**Your instructions**
Omit every picture while repeating the entries exactly.
### Dataset extract ###
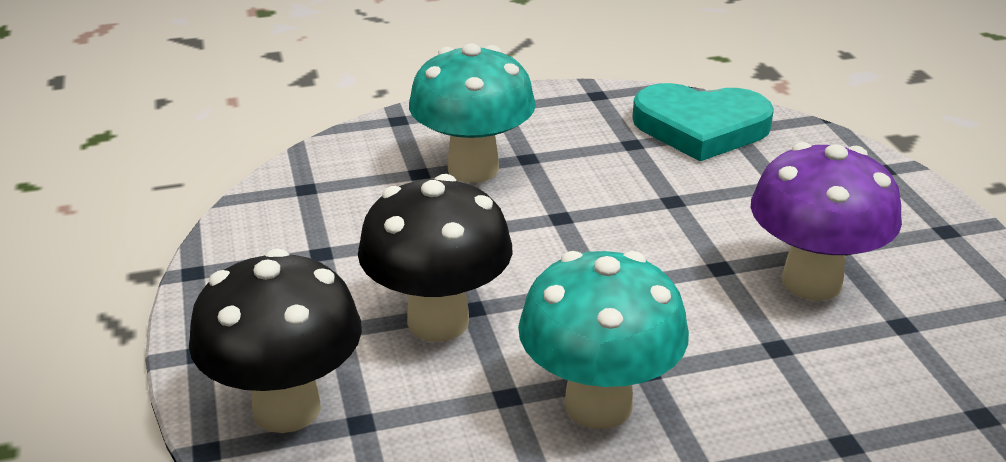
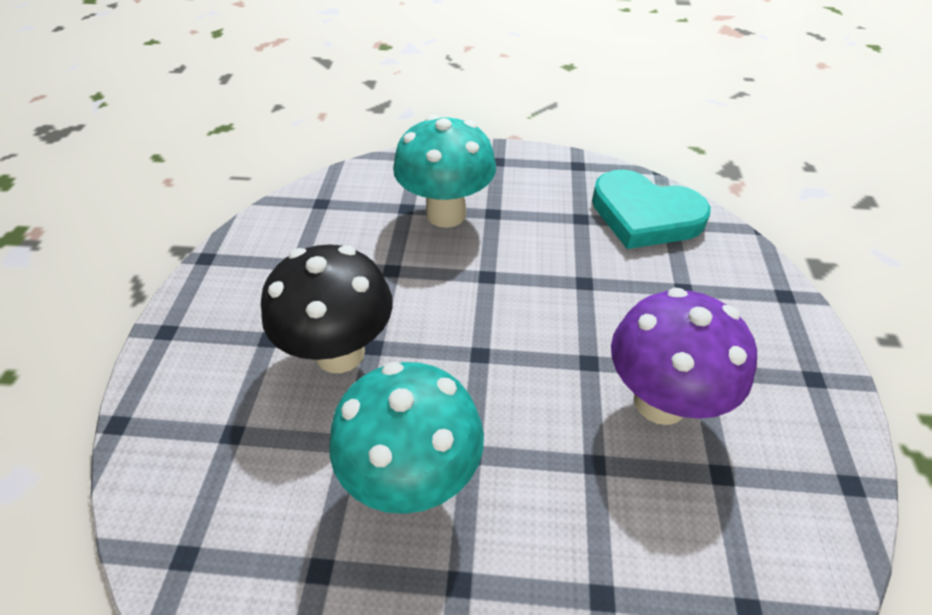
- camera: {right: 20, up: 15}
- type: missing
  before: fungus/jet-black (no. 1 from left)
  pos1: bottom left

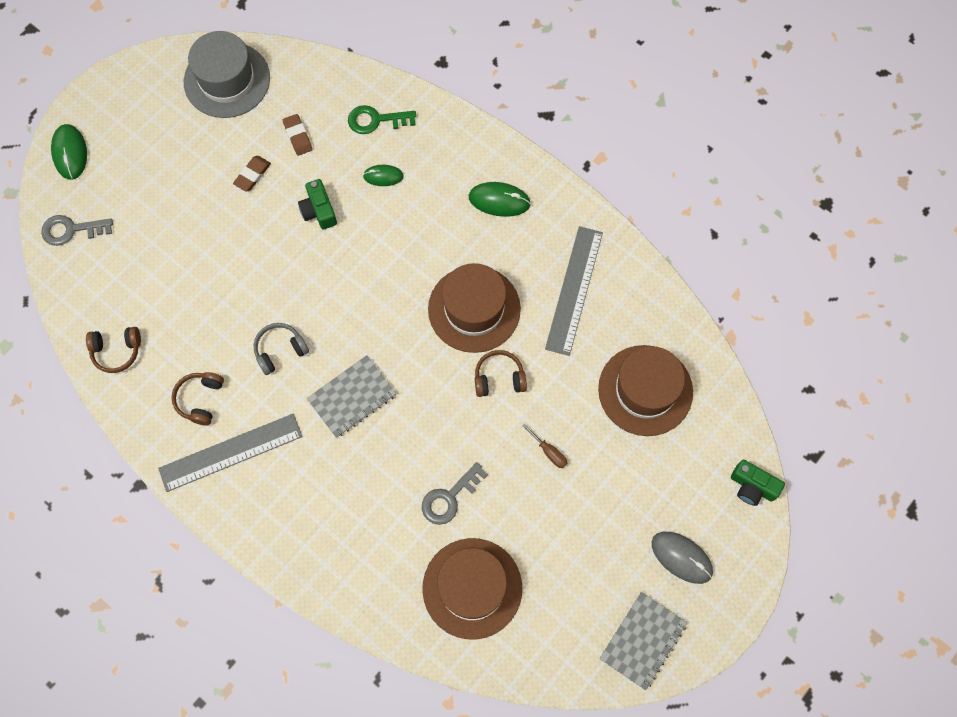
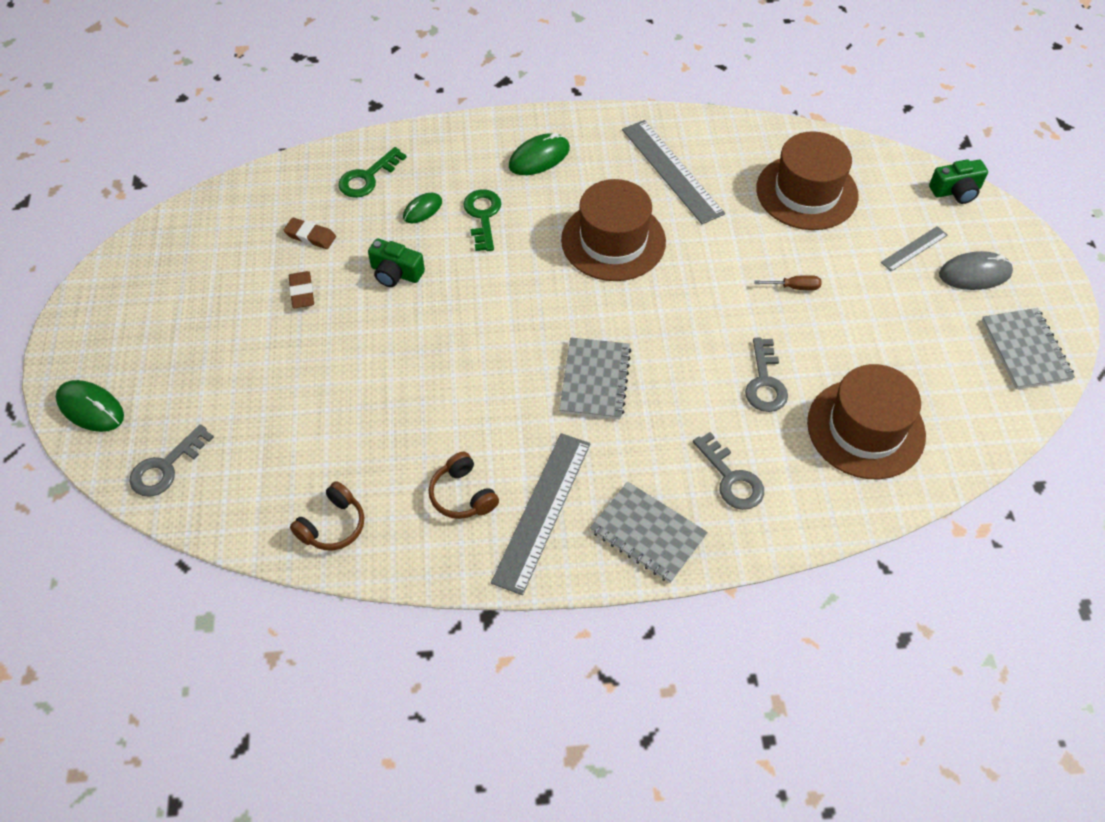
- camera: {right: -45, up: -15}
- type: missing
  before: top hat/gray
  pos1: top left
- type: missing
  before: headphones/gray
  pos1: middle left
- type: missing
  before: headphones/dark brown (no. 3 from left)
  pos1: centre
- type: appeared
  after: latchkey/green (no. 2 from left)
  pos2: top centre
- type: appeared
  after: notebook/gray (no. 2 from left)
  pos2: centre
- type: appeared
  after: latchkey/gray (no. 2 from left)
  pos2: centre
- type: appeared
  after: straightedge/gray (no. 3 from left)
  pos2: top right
###
**Written solution**
- camera: {right: 20, up: 15}
- type: missing
  before: fungus/jet-black (no. 1 from left)
  pos1: bottom left

- camera: {right: -45, up: -15}
- type: missing
  before: top hat/gray
  pos1: top left
- type: missing
  before: headphones/gray
  pos1: middle left
- type: missing
  before: headphones/dark brown (no. 3 from left)
  pos1: centre
- type: appeared
  after: latchkey/green (no. 2 from left)
  pos2: top centre
- type: appeared
  after: notebook/gray (no. 2 from left)
  pos2: centre
- type: appeared
  after: latchkey/gray (no. 2 from left)
  pos2: centre
- type: appeared
  after: straightedge/gray (no. 3 from left)
  pos2: top right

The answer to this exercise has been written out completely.